▶ _Description of the task_
In the entries below, which lines run from the one containing "white fork [376,265,561,296]" to the one containing "purple egg [553,114,587,145]"? Copy exactly those lines, ends included, and no others.

▶ _Data extracts_
══════════════════════════════

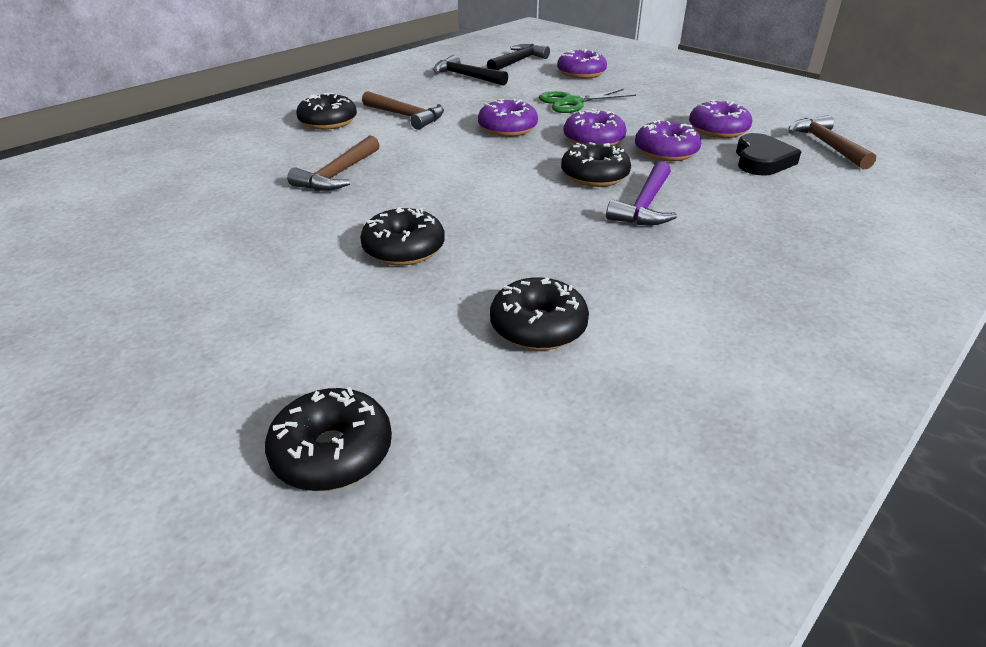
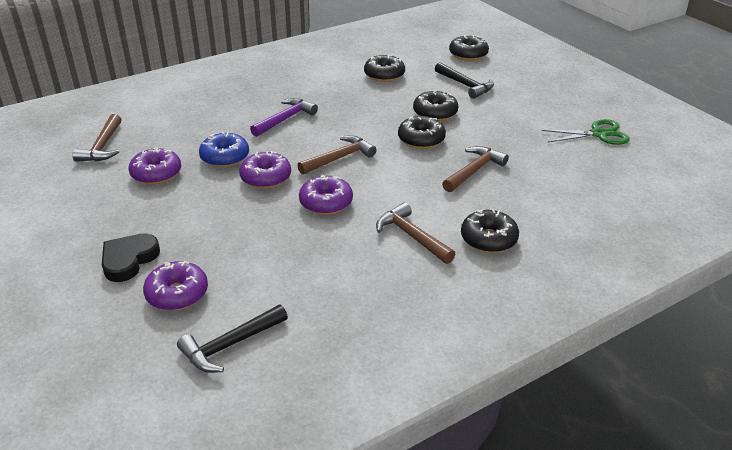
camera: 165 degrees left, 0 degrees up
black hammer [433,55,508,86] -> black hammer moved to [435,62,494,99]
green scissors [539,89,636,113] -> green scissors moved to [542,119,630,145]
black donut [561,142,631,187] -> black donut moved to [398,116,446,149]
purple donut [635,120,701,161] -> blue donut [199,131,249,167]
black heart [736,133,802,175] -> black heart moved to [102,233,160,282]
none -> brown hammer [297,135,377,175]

══════════════════════════════

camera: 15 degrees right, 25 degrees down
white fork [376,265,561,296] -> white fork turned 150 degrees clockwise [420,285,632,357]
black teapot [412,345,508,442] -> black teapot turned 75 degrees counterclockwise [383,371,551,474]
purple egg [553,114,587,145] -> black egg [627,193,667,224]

══════════════════════════════

▶ _Result of this exercise_
white fork [376,265,561,296] -> white fork turned 150 degrees clockwise [420,285,632,357]
black teapot [412,345,508,442] -> black teapot turned 75 degrees counterclockwise [383,371,551,474]
purple egg [553,114,587,145] -> black egg [627,193,667,224]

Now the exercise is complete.